[Dataset records]
════

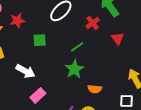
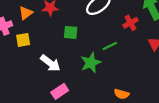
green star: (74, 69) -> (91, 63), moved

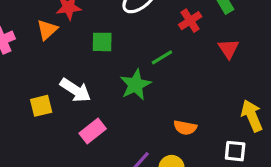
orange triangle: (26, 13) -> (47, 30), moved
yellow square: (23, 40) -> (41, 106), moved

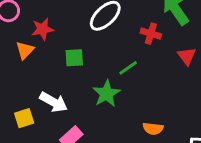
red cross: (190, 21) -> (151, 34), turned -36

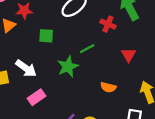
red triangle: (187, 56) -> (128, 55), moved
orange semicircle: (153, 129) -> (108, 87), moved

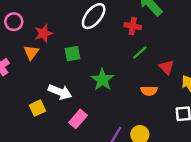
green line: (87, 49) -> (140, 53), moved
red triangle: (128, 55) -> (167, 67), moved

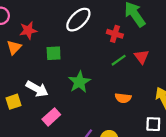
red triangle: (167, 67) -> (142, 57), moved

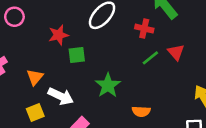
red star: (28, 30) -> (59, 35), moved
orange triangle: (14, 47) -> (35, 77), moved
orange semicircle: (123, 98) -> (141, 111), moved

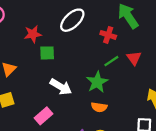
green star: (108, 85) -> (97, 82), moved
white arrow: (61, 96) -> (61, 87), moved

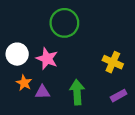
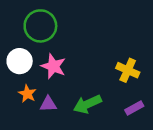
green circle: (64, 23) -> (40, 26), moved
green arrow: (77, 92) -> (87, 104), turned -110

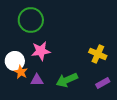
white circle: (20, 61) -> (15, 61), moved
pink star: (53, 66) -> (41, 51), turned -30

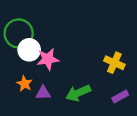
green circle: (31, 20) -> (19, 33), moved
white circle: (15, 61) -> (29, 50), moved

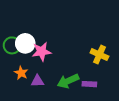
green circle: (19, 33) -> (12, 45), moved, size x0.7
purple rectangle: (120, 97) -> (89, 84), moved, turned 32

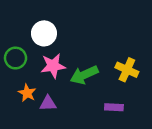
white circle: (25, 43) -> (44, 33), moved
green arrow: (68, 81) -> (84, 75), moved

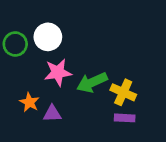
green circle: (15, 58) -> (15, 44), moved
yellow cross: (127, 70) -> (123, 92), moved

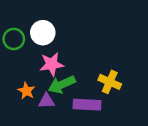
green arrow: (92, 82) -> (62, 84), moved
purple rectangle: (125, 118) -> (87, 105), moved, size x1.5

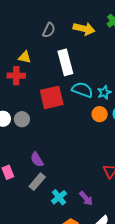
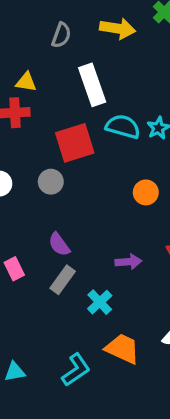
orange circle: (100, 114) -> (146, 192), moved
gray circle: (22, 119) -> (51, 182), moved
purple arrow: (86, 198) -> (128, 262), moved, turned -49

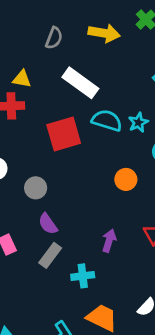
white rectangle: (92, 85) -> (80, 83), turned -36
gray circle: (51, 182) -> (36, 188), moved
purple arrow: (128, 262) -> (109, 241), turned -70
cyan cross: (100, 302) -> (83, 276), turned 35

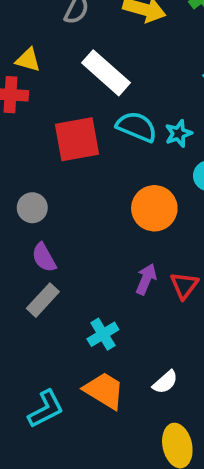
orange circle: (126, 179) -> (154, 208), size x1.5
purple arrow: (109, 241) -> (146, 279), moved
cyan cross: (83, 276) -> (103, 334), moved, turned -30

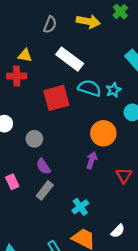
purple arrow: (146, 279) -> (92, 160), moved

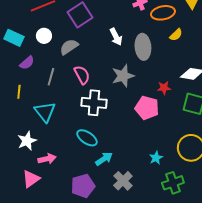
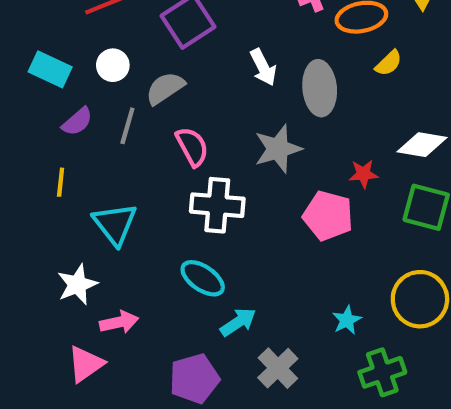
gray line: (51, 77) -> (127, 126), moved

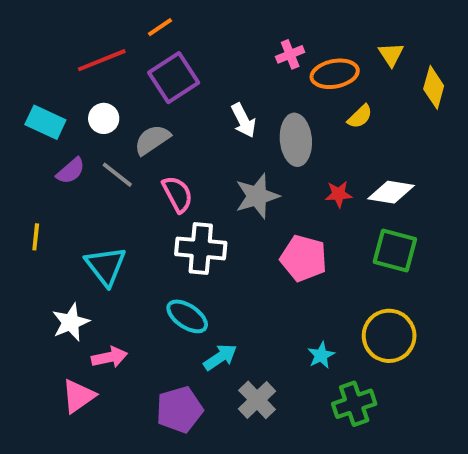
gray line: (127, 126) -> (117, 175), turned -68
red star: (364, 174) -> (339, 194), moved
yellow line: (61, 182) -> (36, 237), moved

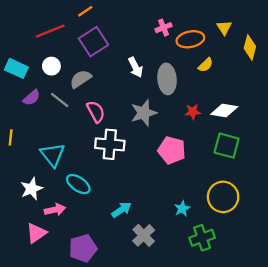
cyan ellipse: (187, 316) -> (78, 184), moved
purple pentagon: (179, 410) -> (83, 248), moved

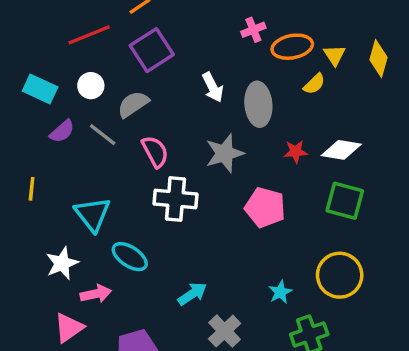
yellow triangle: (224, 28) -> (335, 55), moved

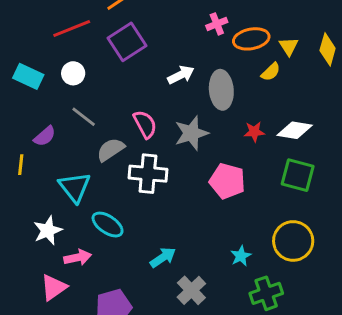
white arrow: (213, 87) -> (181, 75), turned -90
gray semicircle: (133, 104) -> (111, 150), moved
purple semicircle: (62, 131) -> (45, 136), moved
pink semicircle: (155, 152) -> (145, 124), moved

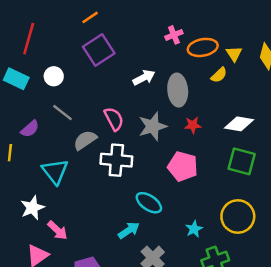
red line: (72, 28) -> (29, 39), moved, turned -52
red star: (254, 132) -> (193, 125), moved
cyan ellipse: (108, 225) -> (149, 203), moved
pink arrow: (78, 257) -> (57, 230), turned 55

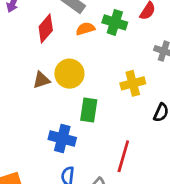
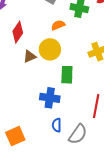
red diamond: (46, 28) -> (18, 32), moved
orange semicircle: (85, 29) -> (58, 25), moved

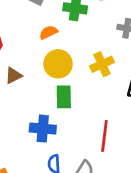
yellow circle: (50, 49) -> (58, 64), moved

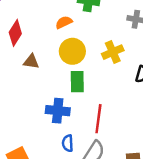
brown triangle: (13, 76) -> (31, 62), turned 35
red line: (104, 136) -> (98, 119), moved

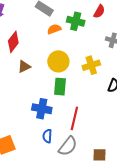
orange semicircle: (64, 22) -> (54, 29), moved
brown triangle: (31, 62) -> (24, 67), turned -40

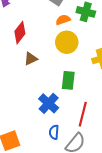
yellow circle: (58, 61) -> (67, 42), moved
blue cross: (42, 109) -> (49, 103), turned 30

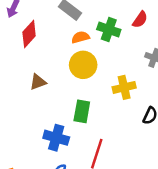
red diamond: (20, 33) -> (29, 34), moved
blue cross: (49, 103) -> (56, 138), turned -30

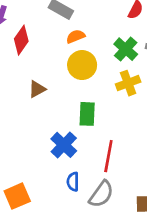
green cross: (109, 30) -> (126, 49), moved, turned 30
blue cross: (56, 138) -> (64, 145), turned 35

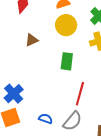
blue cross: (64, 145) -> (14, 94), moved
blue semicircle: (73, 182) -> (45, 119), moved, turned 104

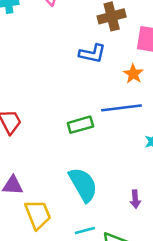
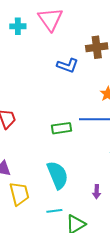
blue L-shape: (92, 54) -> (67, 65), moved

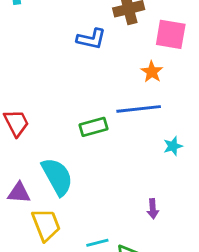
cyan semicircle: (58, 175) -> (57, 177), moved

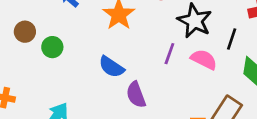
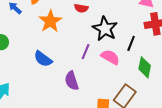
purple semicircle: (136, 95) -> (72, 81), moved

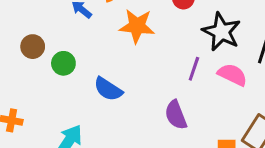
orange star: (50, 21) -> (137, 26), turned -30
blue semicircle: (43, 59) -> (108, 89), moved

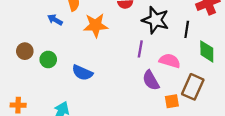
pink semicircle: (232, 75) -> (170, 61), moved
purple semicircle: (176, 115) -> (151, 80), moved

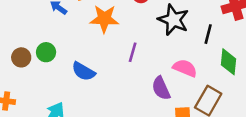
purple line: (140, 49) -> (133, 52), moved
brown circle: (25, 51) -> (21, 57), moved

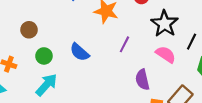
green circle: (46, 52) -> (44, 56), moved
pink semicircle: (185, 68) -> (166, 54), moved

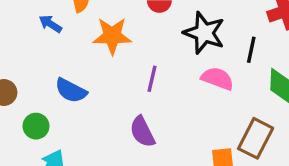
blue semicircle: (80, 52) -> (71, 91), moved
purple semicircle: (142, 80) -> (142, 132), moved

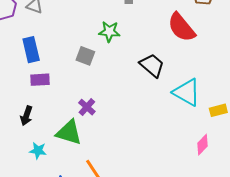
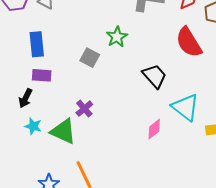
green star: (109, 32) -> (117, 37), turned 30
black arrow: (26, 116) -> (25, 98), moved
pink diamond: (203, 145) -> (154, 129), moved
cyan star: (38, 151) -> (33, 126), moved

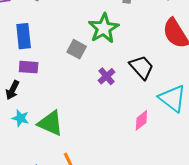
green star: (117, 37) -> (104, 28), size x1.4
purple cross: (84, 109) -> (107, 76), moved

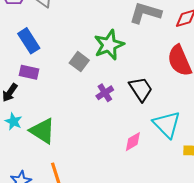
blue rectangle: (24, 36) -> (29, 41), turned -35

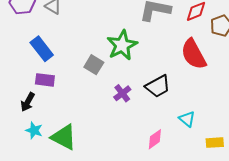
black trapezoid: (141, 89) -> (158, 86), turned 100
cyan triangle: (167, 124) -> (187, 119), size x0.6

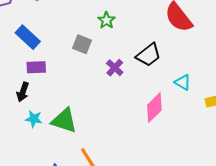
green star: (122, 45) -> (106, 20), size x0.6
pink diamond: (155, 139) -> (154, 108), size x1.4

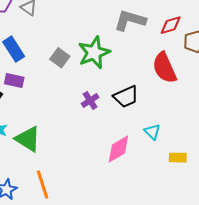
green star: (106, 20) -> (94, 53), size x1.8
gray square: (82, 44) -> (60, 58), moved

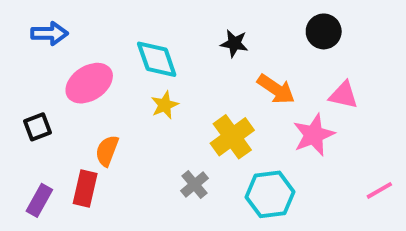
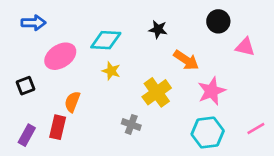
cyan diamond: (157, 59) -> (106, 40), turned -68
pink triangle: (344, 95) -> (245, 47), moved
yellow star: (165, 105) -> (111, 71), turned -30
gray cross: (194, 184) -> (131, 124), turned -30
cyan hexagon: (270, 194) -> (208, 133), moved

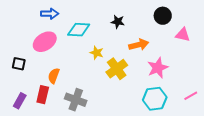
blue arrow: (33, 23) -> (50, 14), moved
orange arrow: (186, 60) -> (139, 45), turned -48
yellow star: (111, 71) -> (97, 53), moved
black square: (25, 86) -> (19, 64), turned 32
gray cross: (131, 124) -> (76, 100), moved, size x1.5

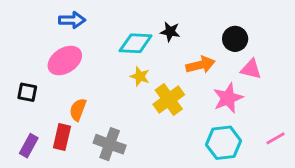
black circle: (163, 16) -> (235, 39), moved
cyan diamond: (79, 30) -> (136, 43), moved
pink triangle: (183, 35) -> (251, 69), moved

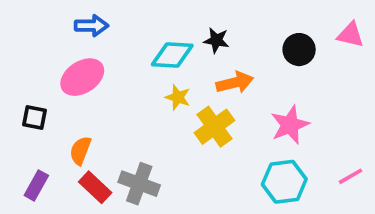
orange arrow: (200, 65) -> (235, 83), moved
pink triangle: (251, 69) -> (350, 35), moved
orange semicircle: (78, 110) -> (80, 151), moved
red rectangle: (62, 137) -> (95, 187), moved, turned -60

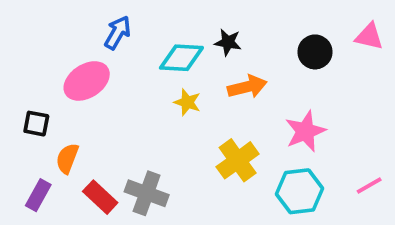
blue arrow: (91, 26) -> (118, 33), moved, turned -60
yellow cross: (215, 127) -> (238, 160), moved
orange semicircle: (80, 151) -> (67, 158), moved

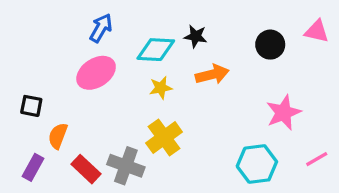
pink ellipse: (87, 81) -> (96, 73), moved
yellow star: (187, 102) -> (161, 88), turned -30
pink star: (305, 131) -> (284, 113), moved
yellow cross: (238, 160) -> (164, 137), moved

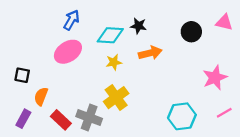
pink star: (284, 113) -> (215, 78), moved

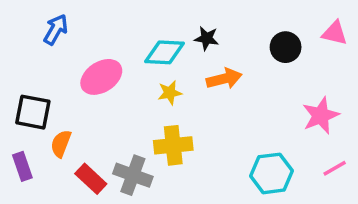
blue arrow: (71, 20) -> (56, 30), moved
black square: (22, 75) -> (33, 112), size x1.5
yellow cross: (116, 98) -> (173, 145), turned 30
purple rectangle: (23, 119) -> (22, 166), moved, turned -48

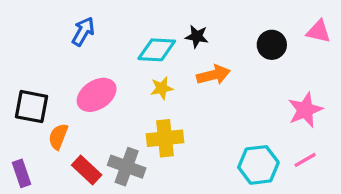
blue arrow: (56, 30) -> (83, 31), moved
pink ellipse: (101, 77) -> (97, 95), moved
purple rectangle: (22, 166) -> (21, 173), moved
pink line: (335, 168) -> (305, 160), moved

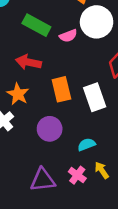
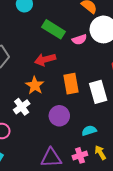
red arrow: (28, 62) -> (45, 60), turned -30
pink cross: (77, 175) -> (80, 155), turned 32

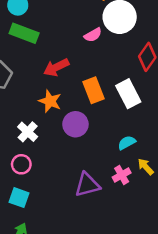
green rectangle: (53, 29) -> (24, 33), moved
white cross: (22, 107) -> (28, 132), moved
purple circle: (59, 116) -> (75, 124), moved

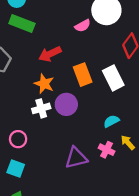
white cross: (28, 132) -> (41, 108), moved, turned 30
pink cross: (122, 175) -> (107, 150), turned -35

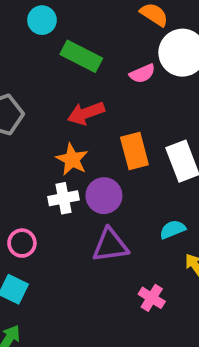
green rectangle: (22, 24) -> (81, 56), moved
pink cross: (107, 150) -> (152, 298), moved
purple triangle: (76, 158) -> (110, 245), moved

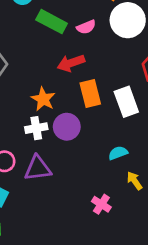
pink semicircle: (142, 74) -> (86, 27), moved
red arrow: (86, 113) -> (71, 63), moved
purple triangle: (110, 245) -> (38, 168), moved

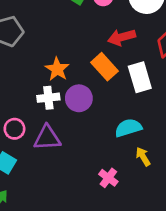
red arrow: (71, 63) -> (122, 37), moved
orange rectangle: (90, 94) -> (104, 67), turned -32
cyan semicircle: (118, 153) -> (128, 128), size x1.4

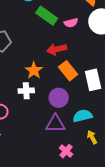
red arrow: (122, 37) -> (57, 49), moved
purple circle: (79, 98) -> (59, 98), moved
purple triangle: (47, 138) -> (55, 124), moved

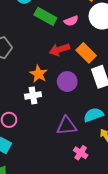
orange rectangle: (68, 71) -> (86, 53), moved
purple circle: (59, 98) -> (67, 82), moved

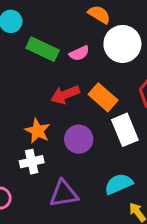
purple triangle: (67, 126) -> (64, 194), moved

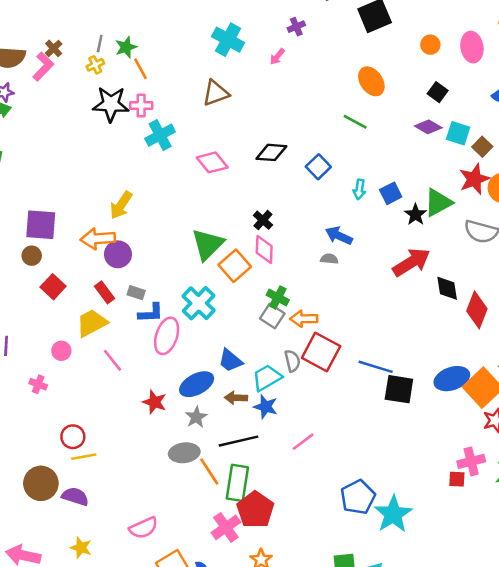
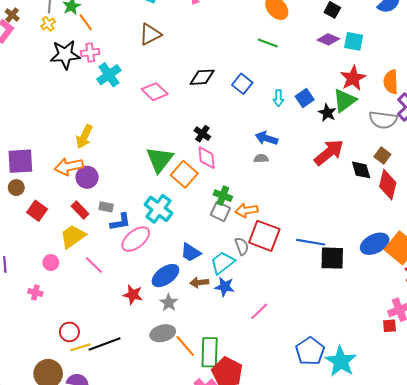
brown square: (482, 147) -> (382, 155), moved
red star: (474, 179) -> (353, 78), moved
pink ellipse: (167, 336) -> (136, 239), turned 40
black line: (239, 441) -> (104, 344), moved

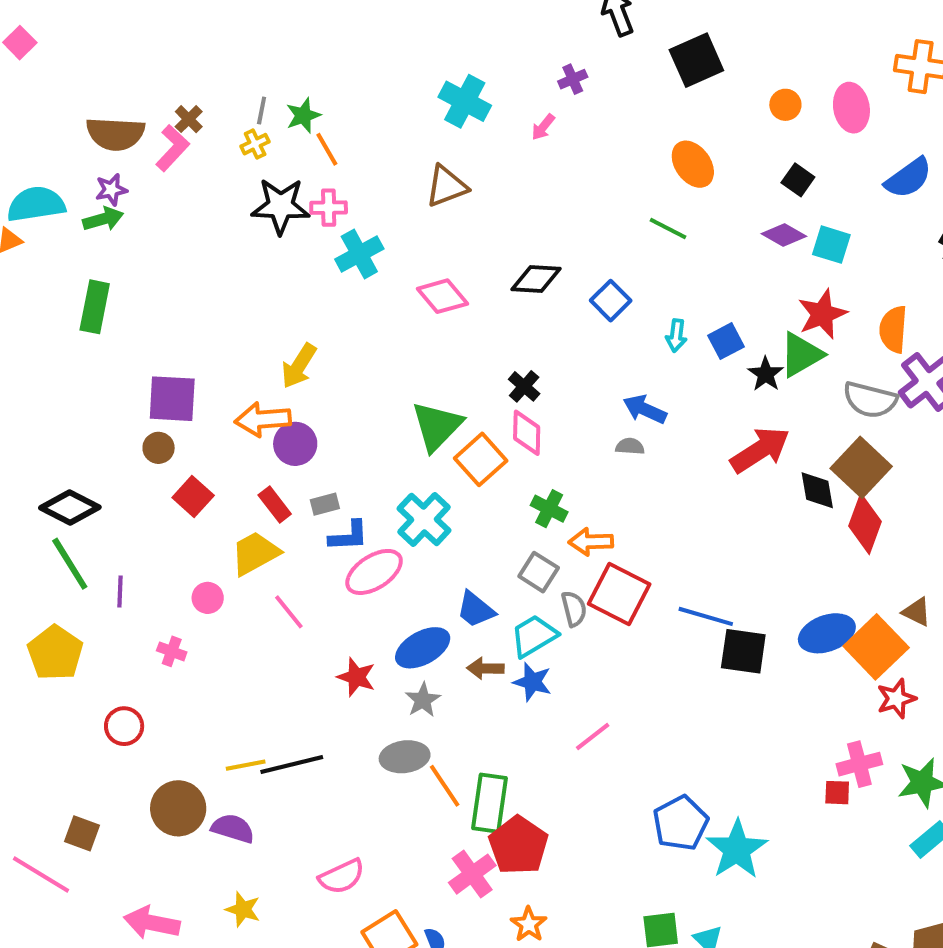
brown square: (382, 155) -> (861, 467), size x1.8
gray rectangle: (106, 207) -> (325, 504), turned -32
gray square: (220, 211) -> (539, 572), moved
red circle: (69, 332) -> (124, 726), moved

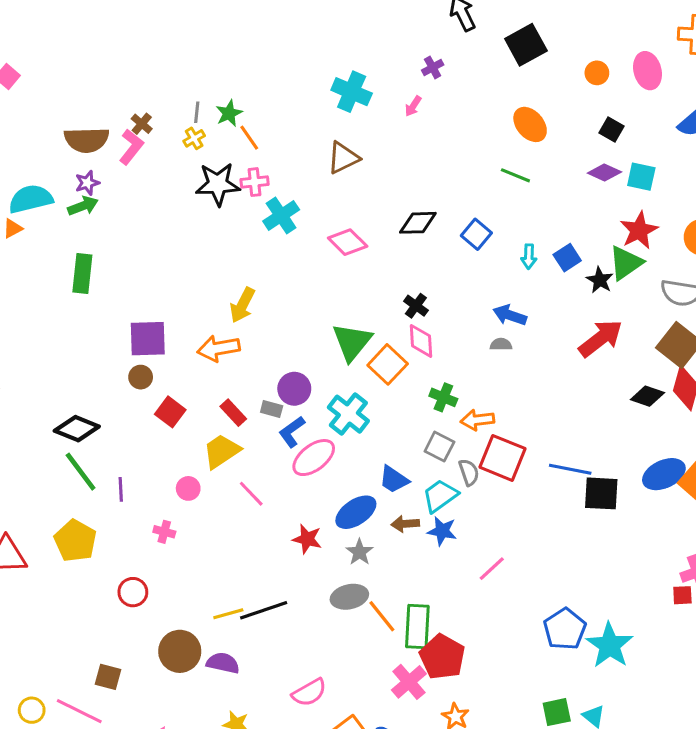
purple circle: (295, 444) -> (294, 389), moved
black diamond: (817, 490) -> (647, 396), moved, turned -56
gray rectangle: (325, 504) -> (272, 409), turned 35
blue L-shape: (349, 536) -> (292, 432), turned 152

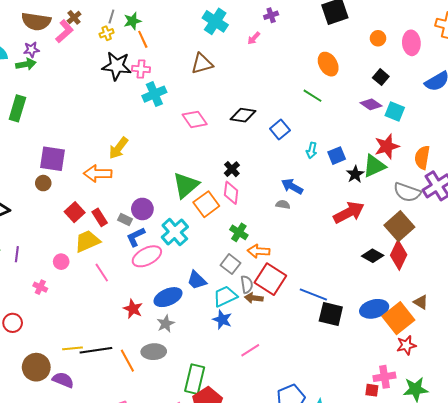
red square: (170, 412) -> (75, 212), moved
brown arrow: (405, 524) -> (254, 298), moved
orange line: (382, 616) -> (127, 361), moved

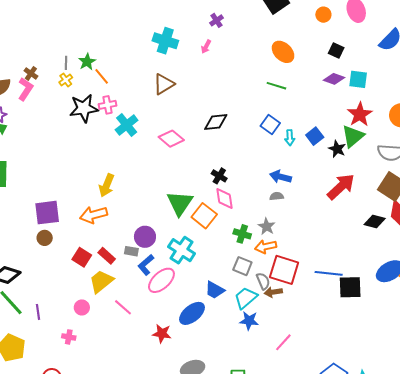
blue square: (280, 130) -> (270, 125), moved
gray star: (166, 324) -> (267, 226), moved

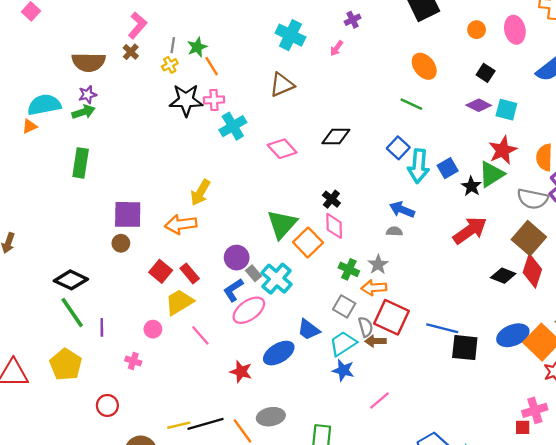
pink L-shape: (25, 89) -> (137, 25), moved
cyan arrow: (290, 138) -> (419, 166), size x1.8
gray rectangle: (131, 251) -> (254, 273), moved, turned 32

════

Activity → Starting from the line with "white circle: (20, 61) -> (15, 61), moved" in the records above, repeat each line exactly until you have written the line with "white rectangle: (92, 85)", then stop; drop the pictures.

Task response →
white circle: (20, 61) -> (15, 61), moved
pink star: (53, 66) -> (41, 51), turned -30

green circle: (31, 20) -> (19, 33), moved
white circle: (15, 61) -> (29, 50), moved

green circle: (19, 33) -> (12, 45), moved, size x0.7
purple rectangle: (120, 97) -> (89, 84), moved, turned 32

white circle: (25, 43) -> (44, 33), moved
green arrow: (68, 81) -> (84, 75), moved

green circle: (15, 58) -> (15, 44), moved
yellow cross: (127, 70) -> (123, 92), moved

green arrow: (92, 82) -> (62, 84), moved
purple rectangle: (125, 118) -> (87, 105), moved, size x1.5

orange circle: (100, 114) -> (146, 192), moved
gray circle: (22, 119) -> (51, 182), moved
purple arrow: (86, 198) -> (128, 262), moved, turned -49

white rectangle: (92, 85) -> (80, 83), turned -36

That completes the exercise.